▶ _Exercise aim_: Return exactly the lines below, starting with the one that has "camera: 90 degrees right, 20 degrees down" and going on through the one that has "(680, 318) = (308, 397): yellow".

▶ _Excerpted records_:
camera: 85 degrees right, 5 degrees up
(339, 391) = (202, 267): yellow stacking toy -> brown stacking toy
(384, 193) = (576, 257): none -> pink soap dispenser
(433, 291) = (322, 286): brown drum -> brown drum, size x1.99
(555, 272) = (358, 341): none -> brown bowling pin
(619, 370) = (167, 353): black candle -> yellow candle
==
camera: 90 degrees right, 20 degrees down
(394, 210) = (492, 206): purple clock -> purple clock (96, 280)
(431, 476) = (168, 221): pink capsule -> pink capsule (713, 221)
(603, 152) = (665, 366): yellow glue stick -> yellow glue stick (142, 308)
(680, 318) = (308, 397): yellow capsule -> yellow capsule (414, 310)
--
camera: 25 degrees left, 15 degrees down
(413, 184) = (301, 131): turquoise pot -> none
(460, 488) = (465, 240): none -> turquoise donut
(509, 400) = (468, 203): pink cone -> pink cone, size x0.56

▶ _Expected answer_:
camera: 90 degrees right, 20 degrees down
(394, 210) = (492, 206): purple clock -> purple clock (96, 280)
(431, 476) = (168, 221): pink capsule -> pink capsule (713, 221)
(603, 152) = (665, 366): yellow glue stick -> yellow glue stick (142, 308)
(680, 318) = (308, 397): yellow capsule -> yellow capsule (414, 310)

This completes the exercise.